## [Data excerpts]
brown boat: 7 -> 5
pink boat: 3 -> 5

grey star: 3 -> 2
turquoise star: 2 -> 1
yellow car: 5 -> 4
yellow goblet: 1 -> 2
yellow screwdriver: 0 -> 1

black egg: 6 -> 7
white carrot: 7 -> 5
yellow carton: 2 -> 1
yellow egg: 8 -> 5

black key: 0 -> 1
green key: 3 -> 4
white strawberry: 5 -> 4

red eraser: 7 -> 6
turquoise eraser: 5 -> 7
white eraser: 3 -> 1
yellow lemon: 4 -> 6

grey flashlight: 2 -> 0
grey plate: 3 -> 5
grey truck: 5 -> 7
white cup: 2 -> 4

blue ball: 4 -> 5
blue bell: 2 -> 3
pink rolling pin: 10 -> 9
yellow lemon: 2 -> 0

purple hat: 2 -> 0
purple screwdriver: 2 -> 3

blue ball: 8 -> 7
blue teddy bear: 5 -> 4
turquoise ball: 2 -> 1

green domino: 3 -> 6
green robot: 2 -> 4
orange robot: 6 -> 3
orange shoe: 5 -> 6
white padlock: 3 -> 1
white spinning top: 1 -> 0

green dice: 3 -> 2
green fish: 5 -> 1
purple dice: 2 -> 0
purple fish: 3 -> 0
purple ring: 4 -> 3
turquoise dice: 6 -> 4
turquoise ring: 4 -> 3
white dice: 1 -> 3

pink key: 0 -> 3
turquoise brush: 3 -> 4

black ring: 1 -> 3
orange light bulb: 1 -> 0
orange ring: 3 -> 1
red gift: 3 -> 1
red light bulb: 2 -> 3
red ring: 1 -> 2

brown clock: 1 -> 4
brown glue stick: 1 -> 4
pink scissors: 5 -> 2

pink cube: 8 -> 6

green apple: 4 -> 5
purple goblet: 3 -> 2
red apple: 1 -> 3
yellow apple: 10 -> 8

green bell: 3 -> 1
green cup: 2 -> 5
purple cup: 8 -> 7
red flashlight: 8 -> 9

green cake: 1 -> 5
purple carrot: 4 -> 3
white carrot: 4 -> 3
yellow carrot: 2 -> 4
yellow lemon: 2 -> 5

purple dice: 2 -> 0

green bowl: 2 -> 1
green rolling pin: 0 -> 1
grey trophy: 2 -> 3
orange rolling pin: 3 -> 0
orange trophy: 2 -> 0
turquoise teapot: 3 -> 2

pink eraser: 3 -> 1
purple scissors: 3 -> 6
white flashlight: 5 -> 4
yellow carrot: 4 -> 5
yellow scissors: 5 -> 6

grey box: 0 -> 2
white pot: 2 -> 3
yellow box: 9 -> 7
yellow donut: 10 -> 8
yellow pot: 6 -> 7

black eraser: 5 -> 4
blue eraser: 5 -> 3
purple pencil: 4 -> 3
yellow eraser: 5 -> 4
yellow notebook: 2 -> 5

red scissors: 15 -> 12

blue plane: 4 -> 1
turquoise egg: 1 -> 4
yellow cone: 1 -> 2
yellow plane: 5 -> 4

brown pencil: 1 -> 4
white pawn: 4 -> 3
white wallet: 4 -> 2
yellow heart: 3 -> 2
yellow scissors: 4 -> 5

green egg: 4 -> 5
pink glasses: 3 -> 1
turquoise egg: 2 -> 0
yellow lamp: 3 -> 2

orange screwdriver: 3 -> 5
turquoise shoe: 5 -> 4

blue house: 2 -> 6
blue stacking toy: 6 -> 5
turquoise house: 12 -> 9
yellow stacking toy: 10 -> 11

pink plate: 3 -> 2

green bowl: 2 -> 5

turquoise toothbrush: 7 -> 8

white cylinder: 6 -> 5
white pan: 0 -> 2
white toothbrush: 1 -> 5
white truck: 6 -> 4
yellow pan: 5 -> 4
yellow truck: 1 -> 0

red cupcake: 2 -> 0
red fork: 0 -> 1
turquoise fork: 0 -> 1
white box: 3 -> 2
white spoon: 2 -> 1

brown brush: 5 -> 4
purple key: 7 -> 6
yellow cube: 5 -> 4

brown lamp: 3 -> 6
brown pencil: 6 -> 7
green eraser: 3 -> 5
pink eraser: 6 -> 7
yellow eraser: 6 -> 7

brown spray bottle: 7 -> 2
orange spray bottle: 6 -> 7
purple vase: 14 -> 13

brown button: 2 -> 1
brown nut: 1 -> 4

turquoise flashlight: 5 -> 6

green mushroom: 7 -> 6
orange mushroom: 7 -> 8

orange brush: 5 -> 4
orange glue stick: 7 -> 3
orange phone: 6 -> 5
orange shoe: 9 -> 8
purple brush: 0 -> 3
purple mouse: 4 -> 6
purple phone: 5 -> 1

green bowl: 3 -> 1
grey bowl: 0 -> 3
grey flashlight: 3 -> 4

## [REQUIRED WORK]
All records are to be printed again, exactly and completely.

## [SOLUTION TO THIS PROBLEM]
brown boat: 7 -> 5
pink boat: 3 -> 5

grey star: 3 -> 2
turquoise star: 2 -> 1
yellow car: 5 -> 4
yellow goblet: 1 -> 2
yellow screwdriver: 0 -> 1

black egg: 6 -> 7
white carrot: 7 -> 5
yellow carton: 2 -> 1
yellow egg: 8 -> 5

black key: 0 -> 1
green key: 3 -> 4
white strawberry: 5 -> 4

red eraser: 7 -> 6
turquoise eraser: 5 -> 7
white eraser: 3 -> 1
yellow lemon: 4 -> 6

grey flashlight: 2 -> 0
grey plate: 3 -> 5
grey truck: 5 -> 7
white cup: 2 -> 4

blue ball: 4 -> 5
blue bell: 2 -> 3
pink rolling pin: 10 -> 9
yellow lemon: 2 -> 0

purple hat: 2 -> 0
purple screwdriver: 2 -> 3

blue ball: 8 -> 7
blue teddy bear: 5 -> 4
turquoise ball: 2 -> 1

green domino: 3 -> 6
green robot: 2 -> 4
orange robot: 6 -> 3
orange shoe: 5 -> 6
white padlock: 3 -> 1
white spinning top: 1 -> 0

green dice: 3 -> 2
green fish: 5 -> 1
purple dice: 2 -> 0
purple fish: 3 -> 0
purple ring: 4 -> 3
turquoise dice: 6 -> 4
turquoise ring: 4 -> 3
white dice: 1 -> 3

pink key: 0 -> 3
turquoise brush: 3 -> 4

black ring: 1 -> 3
orange light bulb: 1 -> 0
orange ring: 3 -> 1
red gift: 3 -> 1
red light bulb: 2 -> 3
red ring: 1 -> 2

brown clock: 1 -> 4
brown glue stick: 1 -> 4
pink scissors: 5 -> 2

pink cube: 8 -> 6

green apple: 4 -> 5
purple goblet: 3 -> 2
red apple: 1 -> 3
yellow apple: 10 -> 8

green bell: 3 -> 1
green cup: 2 -> 5
purple cup: 8 -> 7
red flashlight: 8 -> 9

green cake: 1 -> 5
purple carrot: 4 -> 3
white carrot: 4 -> 3
yellow carrot: 2 -> 4
yellow lemon: 2 -> 5

purple dice: 2 -> 0

green bowl: 2 -> 1
green rolling pin: 0 -> 1
grey trophy: 2 -> 3
orange rolling pin: 3 -> 0
orange trophy: 2 -> 0
turquoise teapot: 3 -> 2

pink eraser: 3 -> 1
purple scissors: 3 -> 6
white flashlight: 5 -> 4
yellow carrot: 4 -> 5
yellow scissors: 5 -> 6

grey box: 0 -> 2
white pot: 2 -> 3
yellow box: 9 -> 7
yellow donut: 10 -> 8
yellow pot: 6 -> 7

black eraser: 5 -> 4
blue eraser: 5 -> 3
purple pencil: 4 -> 3
yellow eraser: 5 -> 4
yellow notebook: 2 -> 5

red scissors: 15 -> 12

blue plane: 4 -> 1
turquoise egg: 1 -> 4
yellow cone: 1 -> 2
yellow plane: 5 -> 4

brown pencil: 1 -> 4
white pawn: 4 -> 3
white wallet: 4 -> 2
yellow heart: 3 -> 2
yellow scissors: 4 -> 5

green egg: 4 -> 5
pink glasses: 3 -> 1
turquoise egg: 2 -> 0
yellow lamp: 3 -> 2

orange screwdriver: 3 -> 5
turquoise shoe: 5 -> 4

blue house: 2 -> 6
blue stacking toy: 6 -> 5
turquoise house: 12 -> 9
yellow stacking toy: 10 -> 11

pink plate: 3 -> 2

green bowl: 2 -> 5

turquoise toothbrush: 7 -> 8

white cylinder: 6 -> 5
white pan: 0 -> 2
white toothbrush: 1 -> 5
white truck: 6 -> 4
yellow pan: 5 -> 4
yellow truck: 1 -> 0

red cupcake: 2 -> 0
red fork: 0 -> 1
turquoise fork: 0 -> 1
white box: 3 -> 2
white spoon: 2 -> 1

brown brush: 5 -> 4
purple key: 7 -> 6
yellow cube: 5 -> 4

brown lamp: 3 -> 6
brown pencil: 6 -> 7
green eraser: 3 -> 5
pink eraser: 6 -> 7
yellow eraser: 6 -> 7

brown spray bottle: 7 -> 2
orange spray bottle: 6 -> 7
purple vase: 14 -> 13

brown button: 2 -> 1
brown nut: 1 -> 4

turquoise flashlight: 5 -> 6

green mushroom: 7 -> 6
orange mushroom: 7 -> 8

orange brush: 5 -> 4
orange glue stick: 7 -> 3
orange phone: 6 -> 5
orange shoe: 9 -> 8
purple brush: 0 -> 3
purple mouse: 4 -> 6
purple phone: 5 -> 1

green bowl: 3 -> 1
grey bowl: 0 -> 3
grey flashlight: 3 -> 4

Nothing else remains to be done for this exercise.